Work to be completed >> Return all of the data exactly as written, without the pictures.

Dataset extract >>
──────────

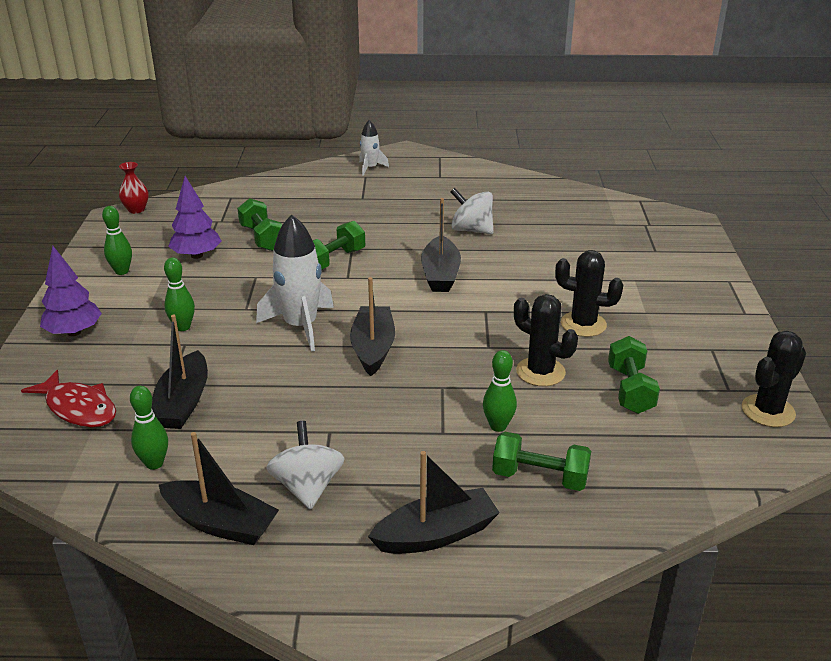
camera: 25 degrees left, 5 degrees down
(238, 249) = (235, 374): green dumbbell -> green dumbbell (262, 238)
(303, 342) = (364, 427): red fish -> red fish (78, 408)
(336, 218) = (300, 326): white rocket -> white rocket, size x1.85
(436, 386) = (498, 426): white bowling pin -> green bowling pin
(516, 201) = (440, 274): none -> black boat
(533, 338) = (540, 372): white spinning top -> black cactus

──────────

Completed task >>
camera: 25 degrees left, 5 degrees down
(238, 249) = (235, 374): green dumbbell -> green dumbbell (262, 238)
(303, 342) = (364, 427): red fish -> red fish (78, 408)
(336, 218) = (300, 326): white rocket -> white rocket, size x1.85
(436, 386) = (498, 426): white bowling pin -> green bowling pin
(516, 201) = (440, 274): none -> black boat
(533, 338) = (540, 372): white spinning top -> black cactus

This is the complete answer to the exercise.